## TASK DESCRIPTION
Pull every line that includes the word "schottky" from the data.

(Version difference data)
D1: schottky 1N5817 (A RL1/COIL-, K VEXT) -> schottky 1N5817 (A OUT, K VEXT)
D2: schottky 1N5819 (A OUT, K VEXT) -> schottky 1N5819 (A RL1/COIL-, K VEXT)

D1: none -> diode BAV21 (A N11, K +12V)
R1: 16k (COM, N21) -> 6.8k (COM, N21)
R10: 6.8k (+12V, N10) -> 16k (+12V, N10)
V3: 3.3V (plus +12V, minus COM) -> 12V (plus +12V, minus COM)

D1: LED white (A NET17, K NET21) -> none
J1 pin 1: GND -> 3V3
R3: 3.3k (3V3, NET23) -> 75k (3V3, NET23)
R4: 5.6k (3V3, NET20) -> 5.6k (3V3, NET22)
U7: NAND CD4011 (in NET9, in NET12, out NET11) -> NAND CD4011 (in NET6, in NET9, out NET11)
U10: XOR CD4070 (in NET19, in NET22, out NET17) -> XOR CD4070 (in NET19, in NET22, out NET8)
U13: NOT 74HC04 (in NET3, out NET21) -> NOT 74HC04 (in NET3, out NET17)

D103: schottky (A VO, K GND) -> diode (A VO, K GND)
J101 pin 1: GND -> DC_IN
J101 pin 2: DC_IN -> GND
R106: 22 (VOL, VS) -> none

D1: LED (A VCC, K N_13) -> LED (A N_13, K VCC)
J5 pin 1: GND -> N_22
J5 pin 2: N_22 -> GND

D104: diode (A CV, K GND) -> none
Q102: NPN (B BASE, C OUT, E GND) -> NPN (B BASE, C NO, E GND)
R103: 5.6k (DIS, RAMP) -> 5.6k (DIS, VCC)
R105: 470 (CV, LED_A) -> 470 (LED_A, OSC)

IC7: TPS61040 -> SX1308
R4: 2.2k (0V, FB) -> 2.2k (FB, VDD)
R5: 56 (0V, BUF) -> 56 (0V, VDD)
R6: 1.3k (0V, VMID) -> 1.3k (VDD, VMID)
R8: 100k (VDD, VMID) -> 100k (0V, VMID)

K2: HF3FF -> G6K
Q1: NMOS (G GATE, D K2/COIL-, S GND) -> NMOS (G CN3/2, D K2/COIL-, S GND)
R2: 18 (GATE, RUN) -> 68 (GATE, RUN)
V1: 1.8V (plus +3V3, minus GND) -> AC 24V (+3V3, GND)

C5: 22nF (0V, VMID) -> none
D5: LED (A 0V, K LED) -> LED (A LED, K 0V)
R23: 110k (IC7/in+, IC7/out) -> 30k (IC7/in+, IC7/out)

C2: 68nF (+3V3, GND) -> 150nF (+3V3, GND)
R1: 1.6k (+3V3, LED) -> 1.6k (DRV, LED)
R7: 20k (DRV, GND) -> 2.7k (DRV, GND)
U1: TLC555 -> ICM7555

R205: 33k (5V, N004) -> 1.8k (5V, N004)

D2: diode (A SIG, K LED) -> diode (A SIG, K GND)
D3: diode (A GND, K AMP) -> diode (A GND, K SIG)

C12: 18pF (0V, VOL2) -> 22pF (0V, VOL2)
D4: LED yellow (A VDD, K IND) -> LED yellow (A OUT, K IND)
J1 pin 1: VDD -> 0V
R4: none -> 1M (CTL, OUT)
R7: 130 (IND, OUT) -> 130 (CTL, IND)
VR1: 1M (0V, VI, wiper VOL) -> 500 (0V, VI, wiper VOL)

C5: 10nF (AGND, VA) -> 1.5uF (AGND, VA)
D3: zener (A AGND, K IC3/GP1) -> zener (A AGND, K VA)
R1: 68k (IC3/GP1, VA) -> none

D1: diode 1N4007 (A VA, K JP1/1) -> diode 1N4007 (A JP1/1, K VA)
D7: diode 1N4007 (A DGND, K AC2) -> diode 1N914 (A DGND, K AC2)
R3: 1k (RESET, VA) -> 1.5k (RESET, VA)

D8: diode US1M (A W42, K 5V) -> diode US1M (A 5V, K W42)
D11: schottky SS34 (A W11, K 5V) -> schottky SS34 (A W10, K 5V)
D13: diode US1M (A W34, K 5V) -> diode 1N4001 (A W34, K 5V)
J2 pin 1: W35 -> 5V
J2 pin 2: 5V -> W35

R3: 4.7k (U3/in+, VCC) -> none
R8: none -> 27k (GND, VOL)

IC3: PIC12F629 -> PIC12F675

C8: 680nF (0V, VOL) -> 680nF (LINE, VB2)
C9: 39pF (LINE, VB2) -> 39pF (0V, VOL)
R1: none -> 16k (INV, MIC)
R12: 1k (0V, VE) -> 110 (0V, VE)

## WRITTEN RESPONSE
D1: schottky 1N5817 (A RL1/COIL-, K VEXT) -> schottky 1N5817 (A OUT, K VEXT)
D2: schottky 1N5819 (A OUT, K VEXT) -> schottky 1N5819 (A RL1/COIL-, K VEXT)
D103: schottky (A VO, K GND) -> diode (A VO, K GND)
D11: schottky SS34 (A W11, K 5V) -> schottky SS34 (A W10, K 5V)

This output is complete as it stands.